Dataset entries
_ _ _ _ _ _ _

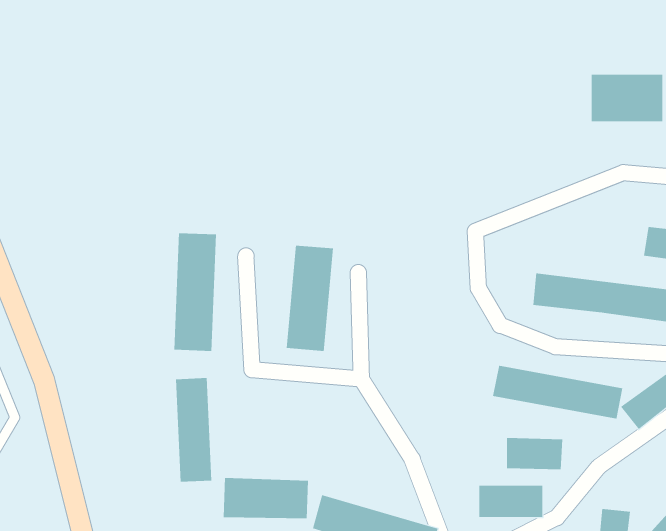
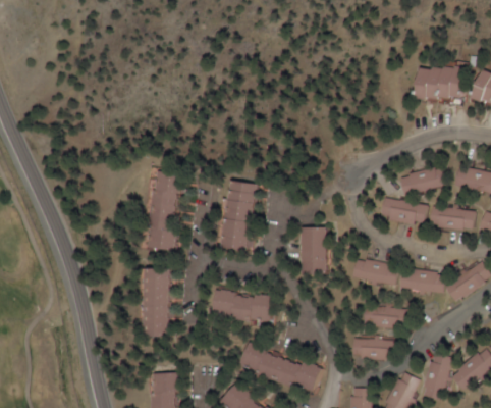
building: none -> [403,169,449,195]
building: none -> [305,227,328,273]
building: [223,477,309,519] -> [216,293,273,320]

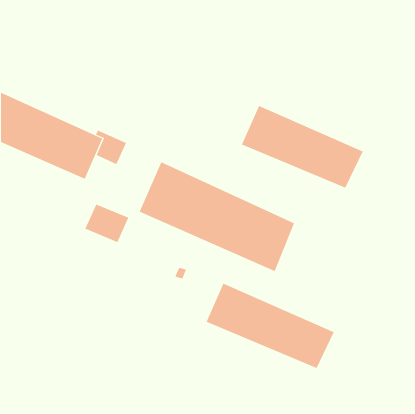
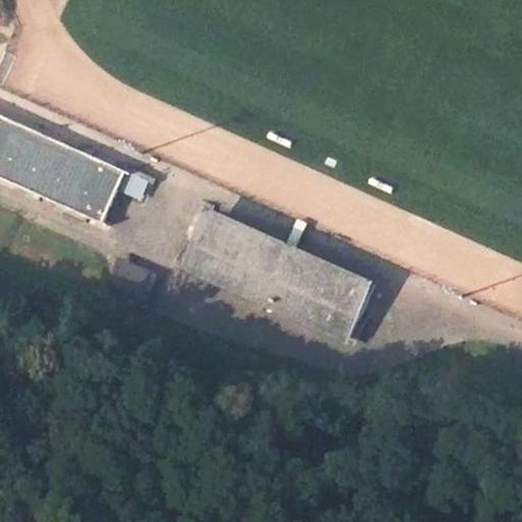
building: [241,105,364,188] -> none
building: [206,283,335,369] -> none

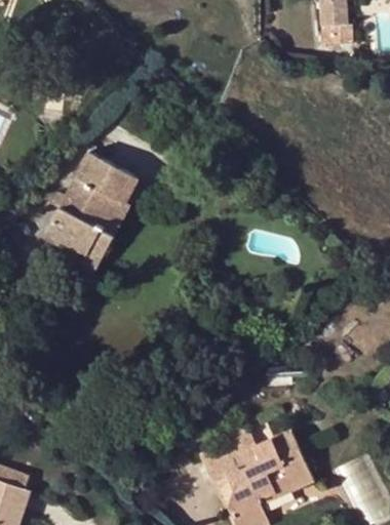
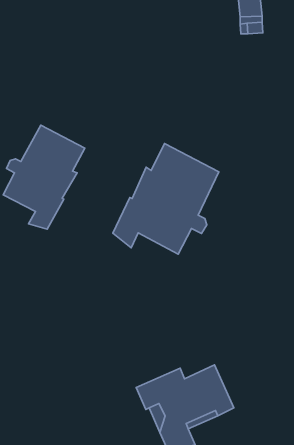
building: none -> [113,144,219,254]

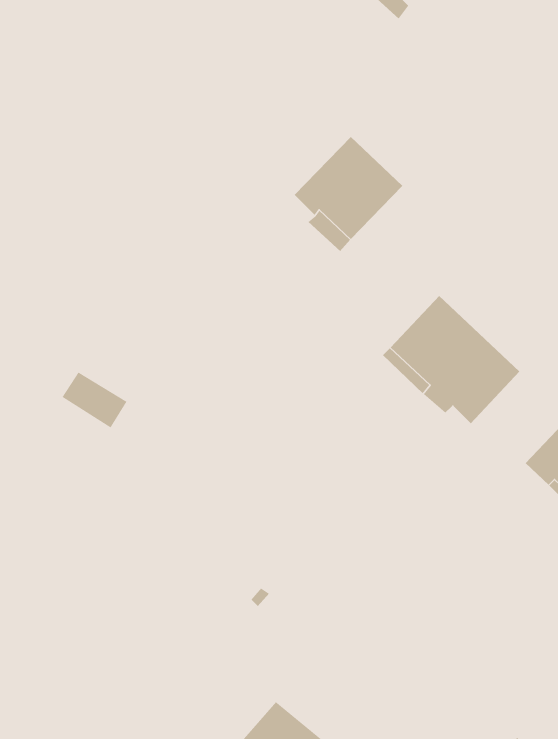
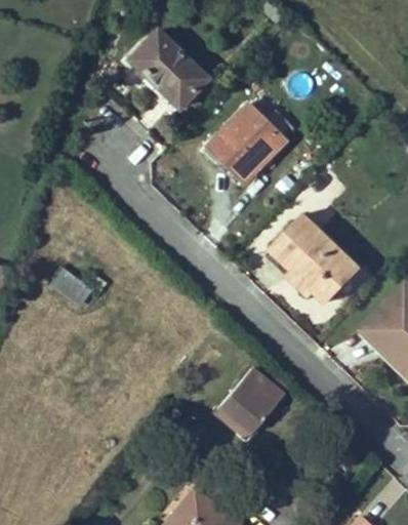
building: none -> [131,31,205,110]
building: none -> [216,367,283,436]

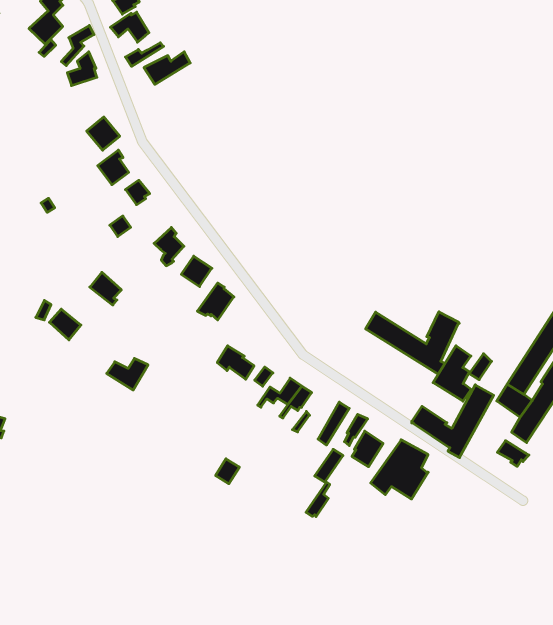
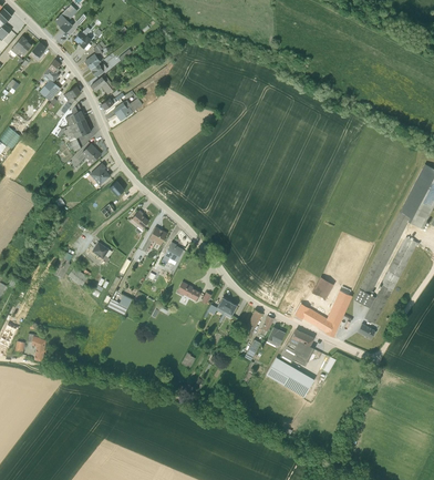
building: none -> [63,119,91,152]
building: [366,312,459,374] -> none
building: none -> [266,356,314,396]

_ _ _ _ _ _ _

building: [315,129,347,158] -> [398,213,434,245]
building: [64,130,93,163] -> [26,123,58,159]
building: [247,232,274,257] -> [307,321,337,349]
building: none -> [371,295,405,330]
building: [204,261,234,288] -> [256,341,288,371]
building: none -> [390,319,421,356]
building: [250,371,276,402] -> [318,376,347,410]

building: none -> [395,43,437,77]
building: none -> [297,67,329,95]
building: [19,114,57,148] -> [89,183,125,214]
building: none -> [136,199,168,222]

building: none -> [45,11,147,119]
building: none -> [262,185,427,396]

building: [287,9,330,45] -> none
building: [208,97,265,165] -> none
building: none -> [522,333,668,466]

_ _ _ _ _ _ _

[Work item] Looking back over the data above, restate word for word the lines that begin at the line with "building: none -> [390,319,421,356]" and end at the line with "building: none -> [522,333,668,466]", inclusive.

[Exercise output]
building: none -> [390,319,421,356]
building: [250,371,276,402] -> [318,376,347,410]

building: none -> [395,43,437,77]
building: none -> [297,67,329,95]
building: [19,114,57,148] -> [89,183,125,214]
building: none -> [136,199,168,222]

building: none -> [45,11,147,119]
building: none -> [262,185,427,396]

building: [287,9,330,45] -> none
building: [208,97,265,165] -> none
building: none -> [522,333,668,466]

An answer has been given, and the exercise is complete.